Prompt -
Copy all the entries below exactly, but not the pictures.

(Before-and-after scene images)
BEGIN

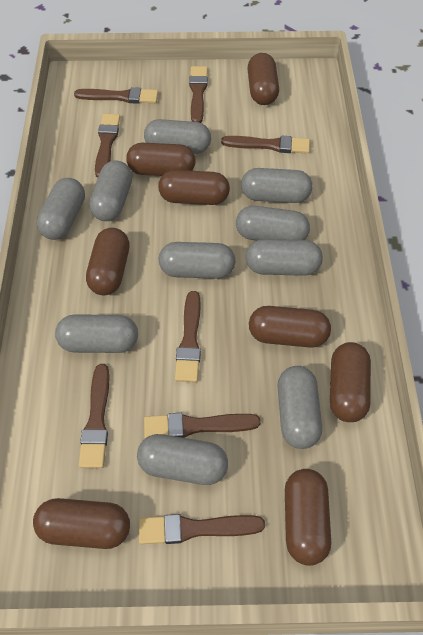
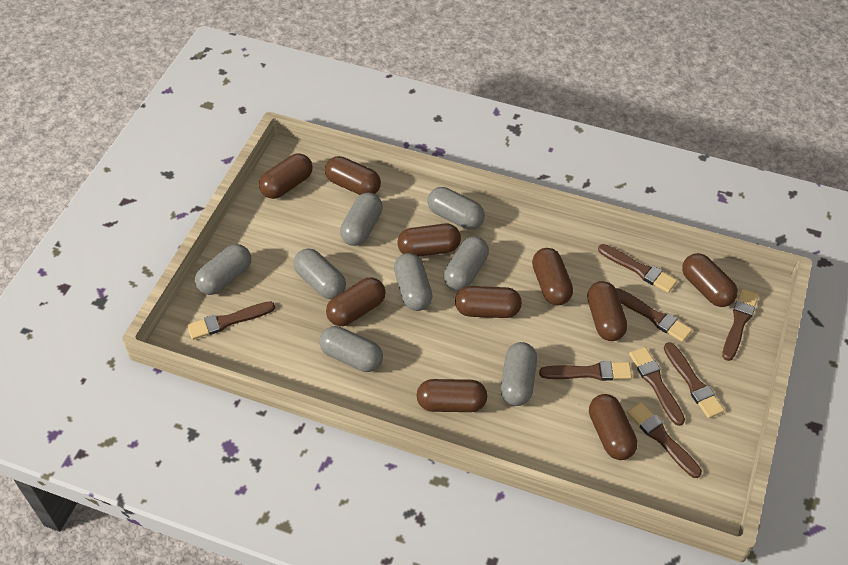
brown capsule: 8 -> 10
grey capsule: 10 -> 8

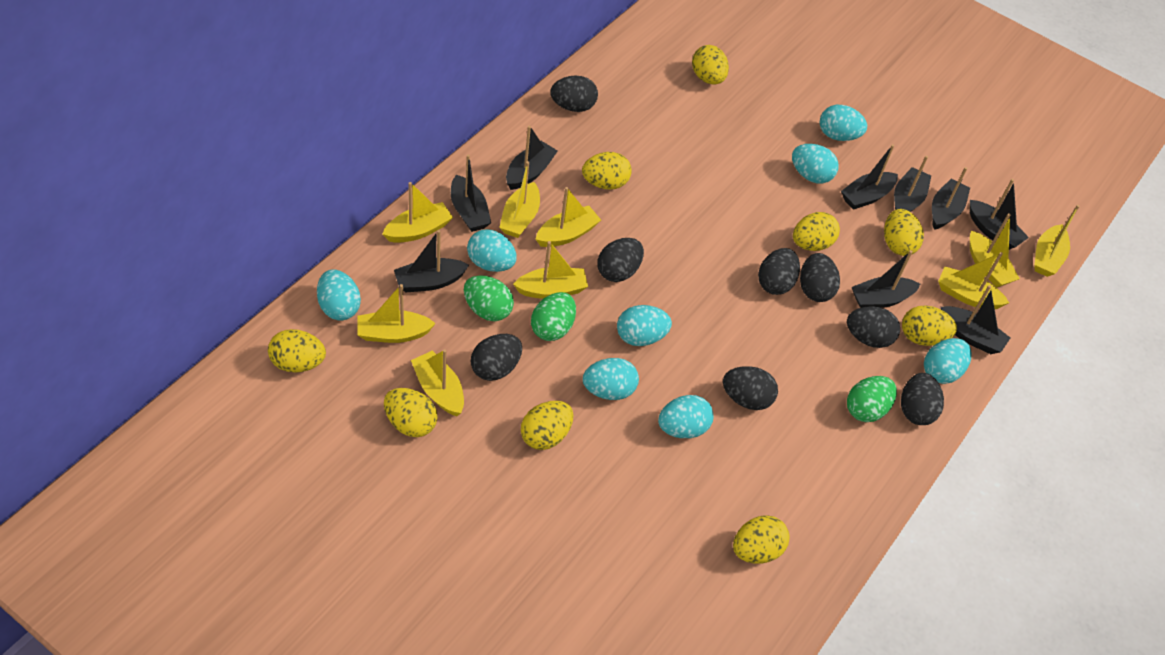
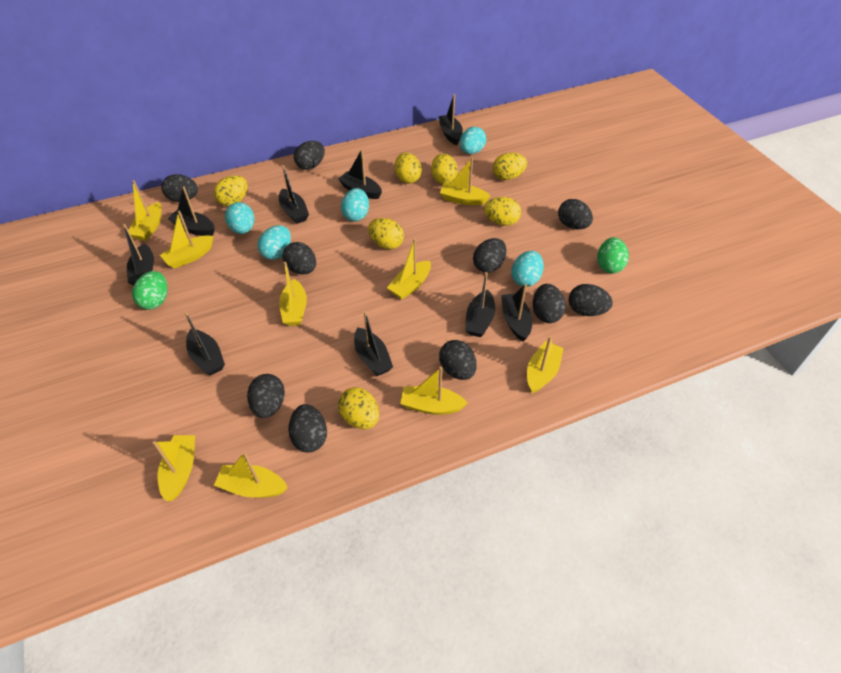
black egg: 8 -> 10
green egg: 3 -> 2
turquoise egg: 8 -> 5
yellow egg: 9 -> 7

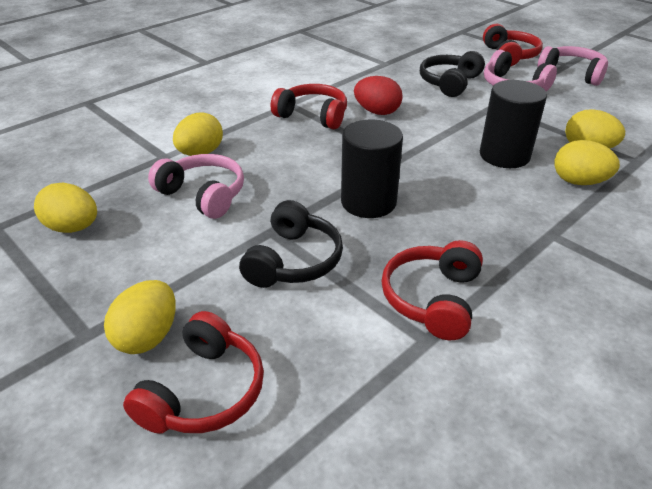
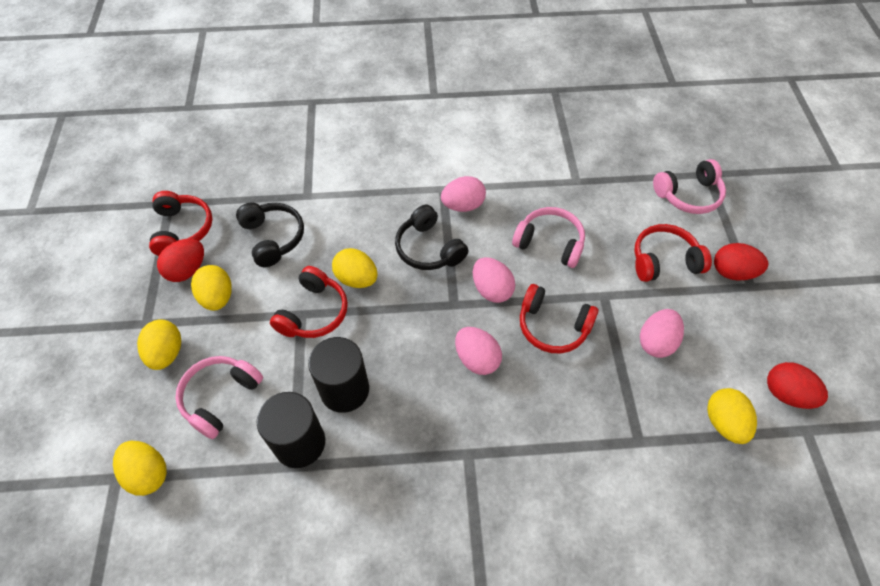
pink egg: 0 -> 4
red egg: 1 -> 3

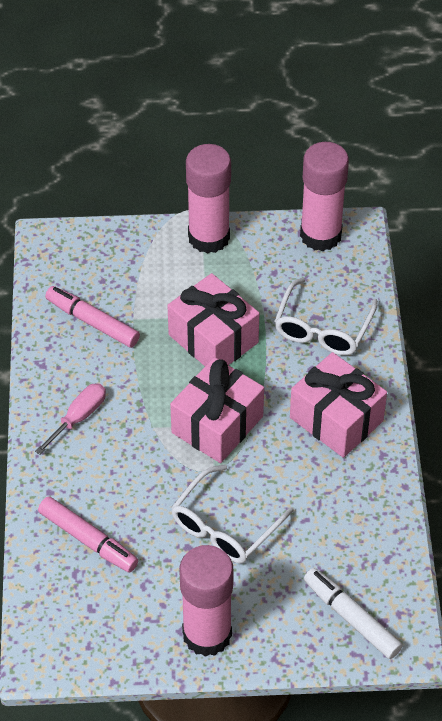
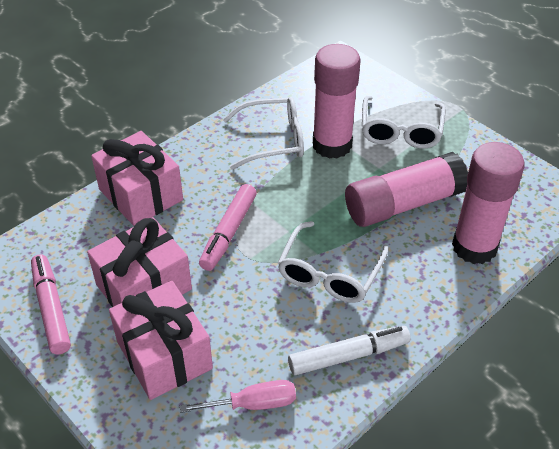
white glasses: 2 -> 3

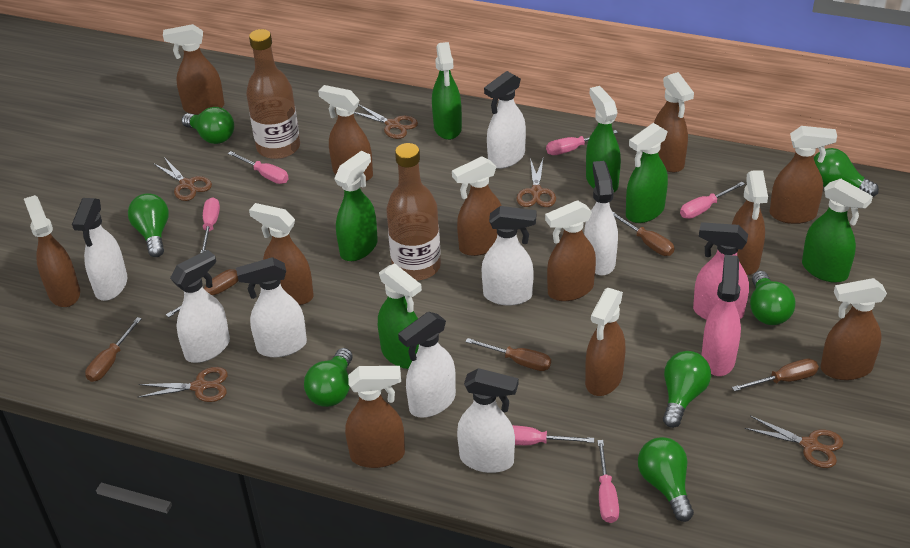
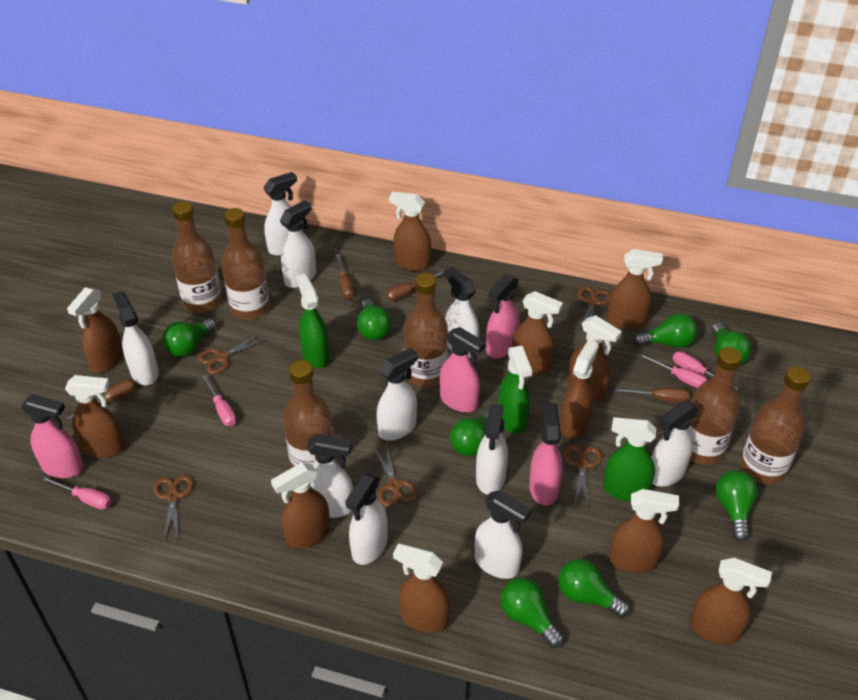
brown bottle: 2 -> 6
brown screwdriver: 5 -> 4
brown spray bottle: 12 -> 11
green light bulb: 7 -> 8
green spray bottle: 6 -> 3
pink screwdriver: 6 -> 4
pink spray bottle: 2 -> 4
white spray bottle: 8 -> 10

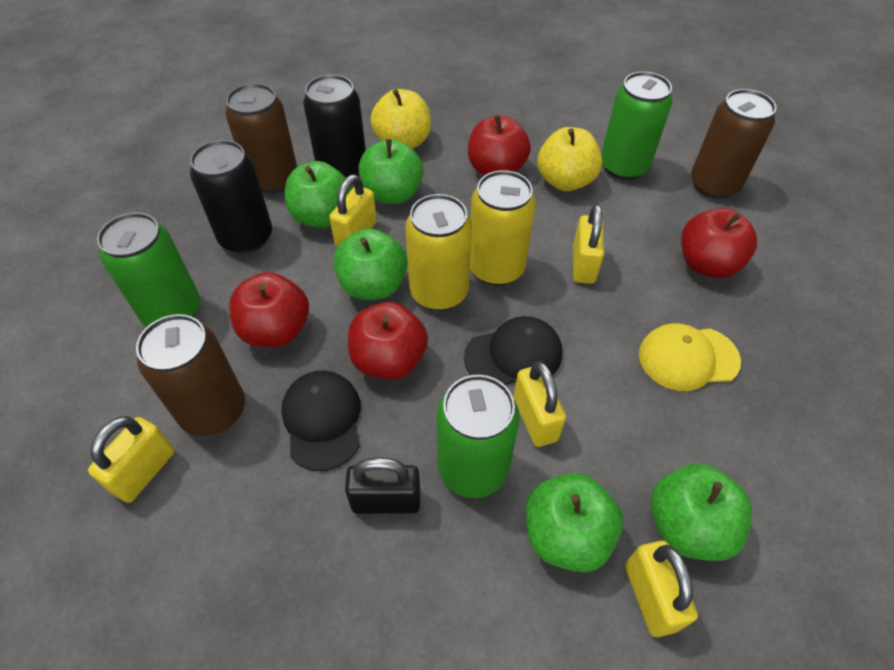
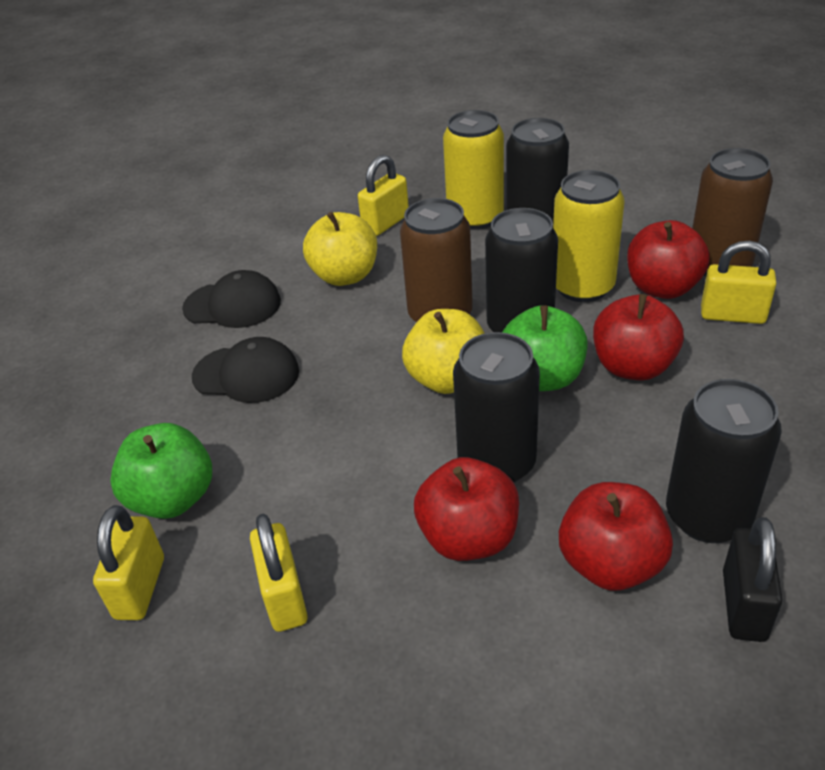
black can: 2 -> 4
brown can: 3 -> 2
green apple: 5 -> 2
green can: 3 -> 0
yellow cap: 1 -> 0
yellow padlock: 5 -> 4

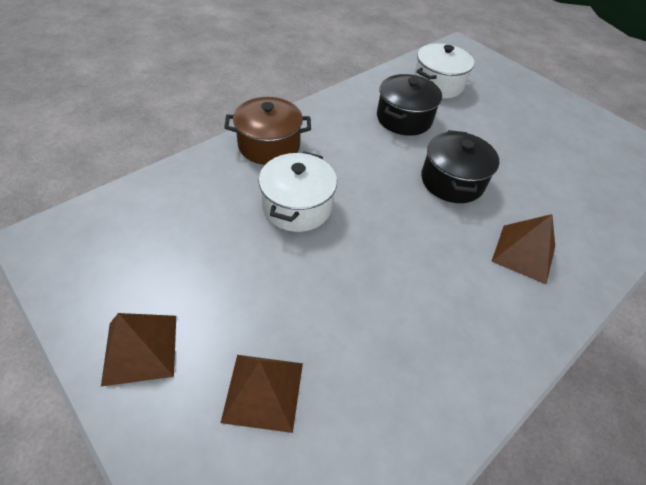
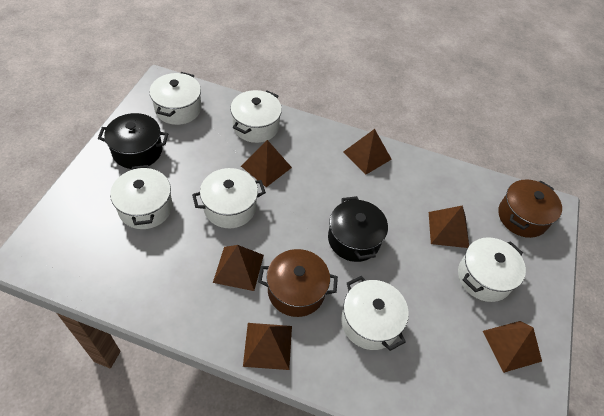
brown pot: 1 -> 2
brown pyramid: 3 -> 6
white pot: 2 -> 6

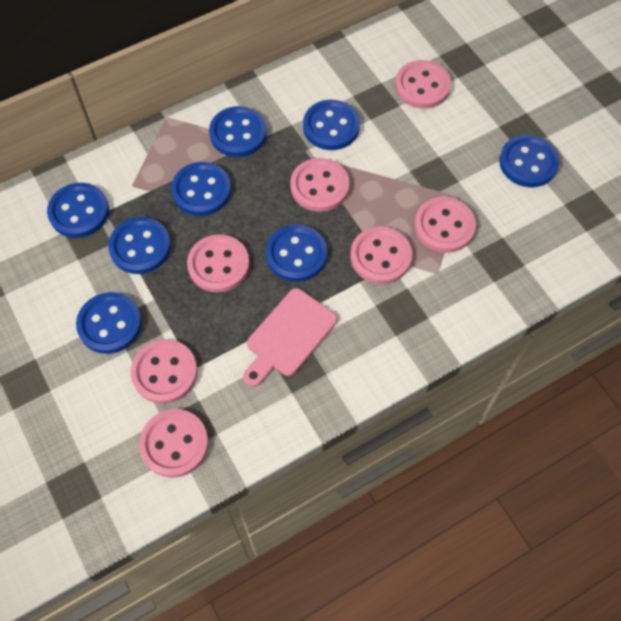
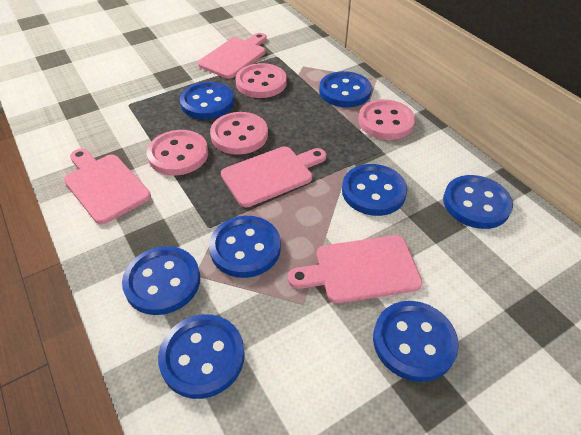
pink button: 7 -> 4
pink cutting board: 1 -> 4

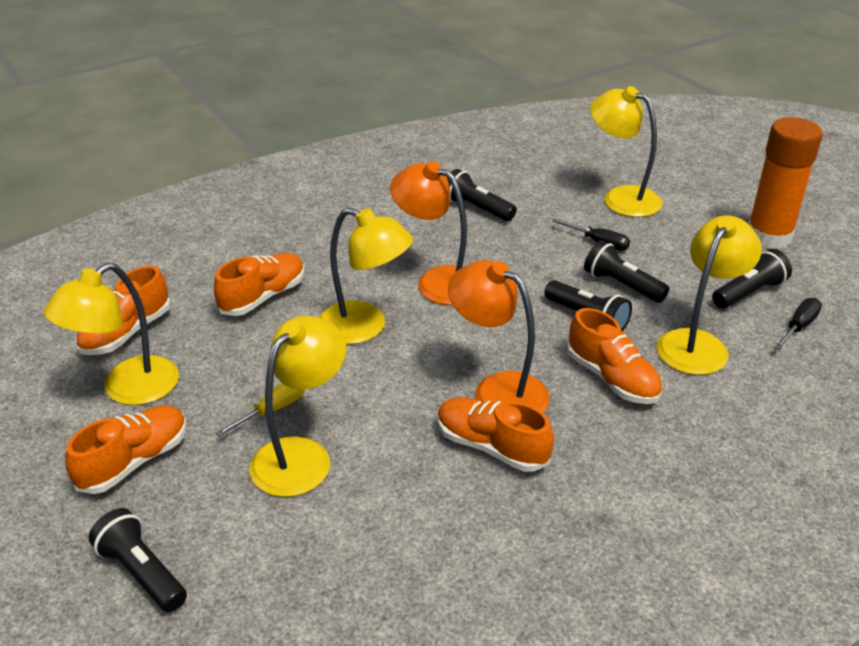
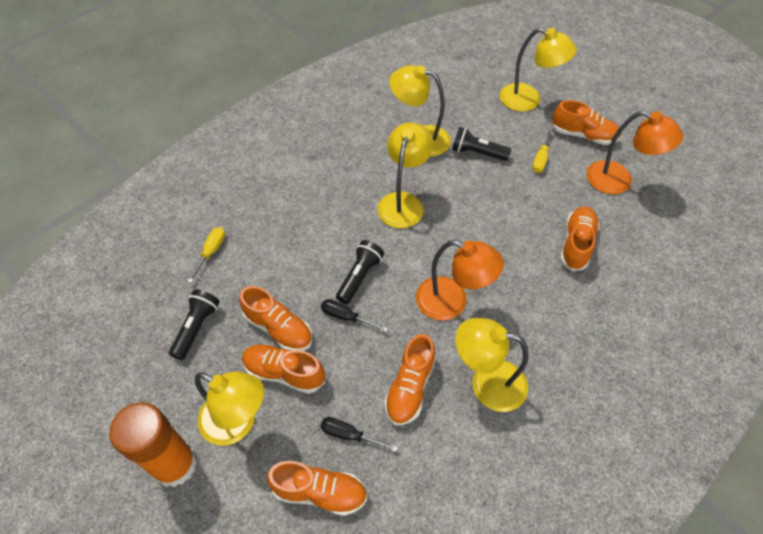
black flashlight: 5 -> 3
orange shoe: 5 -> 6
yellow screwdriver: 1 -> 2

END

Exercise output -
brown capsule: 8 -> 10
grey capsule: 10 -> 8

black egg: 8 -> 10
green egg: 3 -> 2
turquoise egg: 8 -> 5
yellow egg: 9 -> 7

pink egg: 0 -> 4
red egg: 1 -> 3

white glasses: 2 -> 3

brown bottle: 2 -> 6
brown screwdriver: 5 -> 4
brown spray bottle: 12 -> 11
green light bulb: 7 -> 8
green spray bottle: 6 -> 3
pink screwdriver: 6 -> 4
pink spray bottle: 2 -> 4
white spray bottle: 8 -> 10

black can: 2 -> 4
brown can: 3 -> 2
green apple: 5 -> 2
green can: 3 -> 0
yellow cap: 1 -> 0
yellow padlock: 5 -> 4

brown pot: 1 -> 2
brown pyramid: 3 -> 6
white pot: 2 -> 6

pink button: 7 -> 4
pink cutting board: 1 -> 4

black flashlight: 5 -> 3
orange shoe: 5 -> 6
yellow screwdriver: 1 -> 2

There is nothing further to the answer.